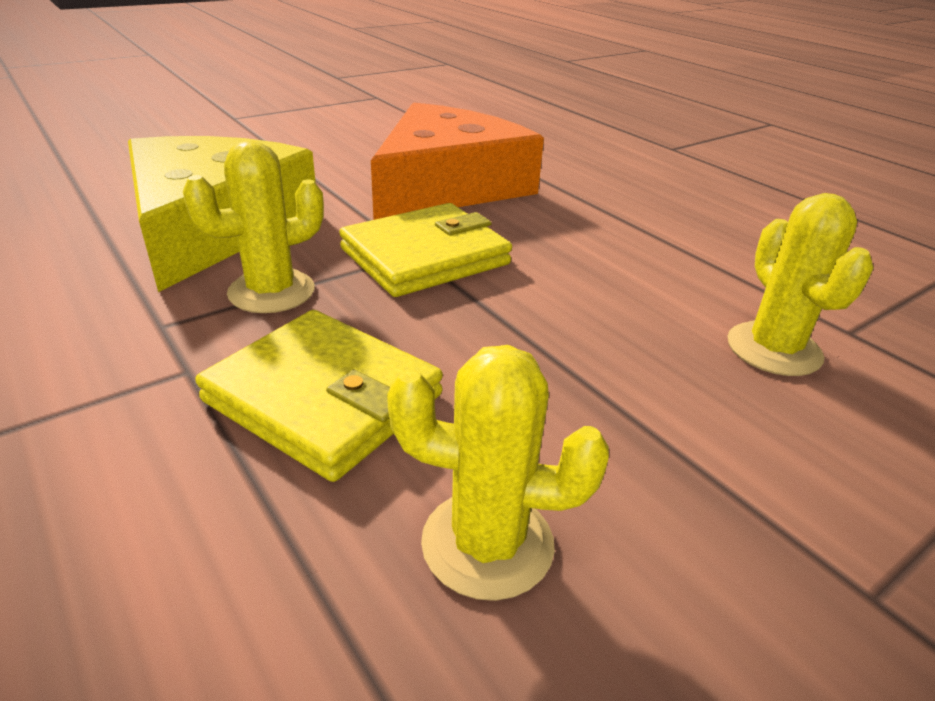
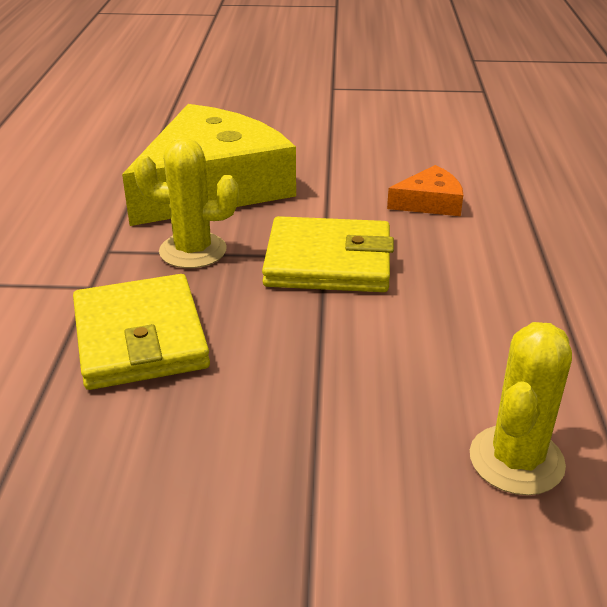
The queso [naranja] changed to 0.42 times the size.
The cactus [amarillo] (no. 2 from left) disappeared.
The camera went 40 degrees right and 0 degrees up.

## What is expected
Only the words belong in your copy: restate the data above exactly and leave the images out.

## Output below
The queso [naranja] changed to 0.42 times the size.
The cactus [amarillo] (no. 2 from left) disappeared.
The camera went 40 degrees right and 0 degrees up.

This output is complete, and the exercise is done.